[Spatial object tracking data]
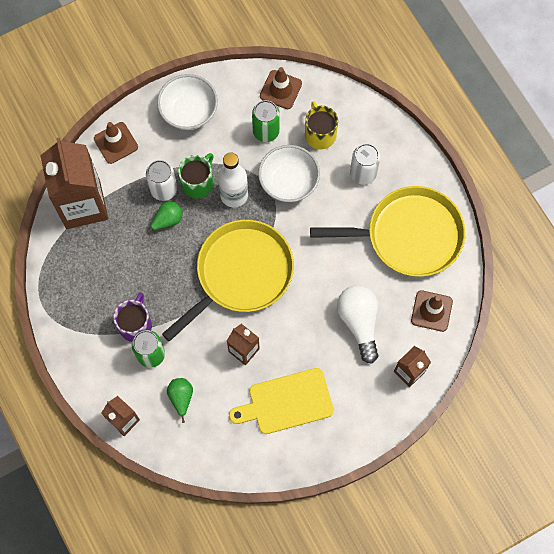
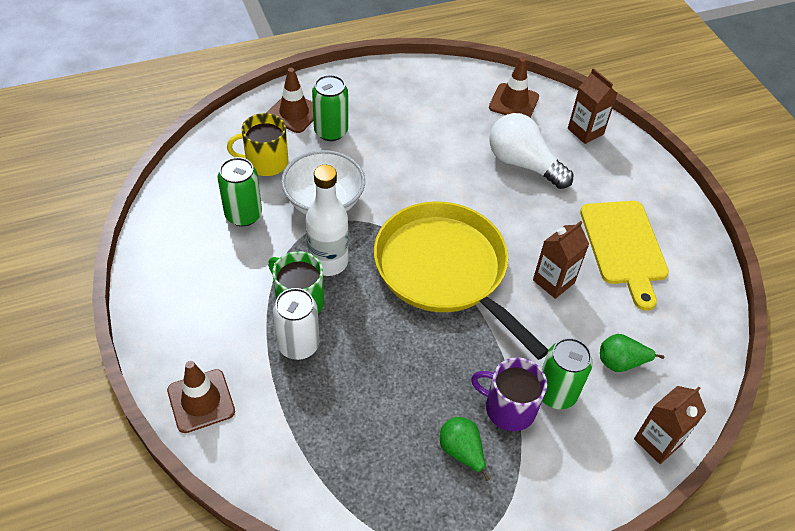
camera: 85 degrees left, 20 degrees down
(83, 205) = (296, 462): brown carton -> none
(167, 220) = (349, 346): green pear -> green pear (461, 452)
(189, 112) = (182, 297): white bowl -> none
(280, 90) = (187, 191): brown traffic cone -> brown traffic cone (294, 113)
(359, 322) = (523, 164): white light bulb -> white light bulb turned 45 degrees clockwise
(363, 173) = (331, 131): white can -> green can
(409, 235) = (419, 105): yellow pan -> none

- Task details: Please give the number of lines in the data where "white" appears, without any other words.

- Solution to the exercise: 3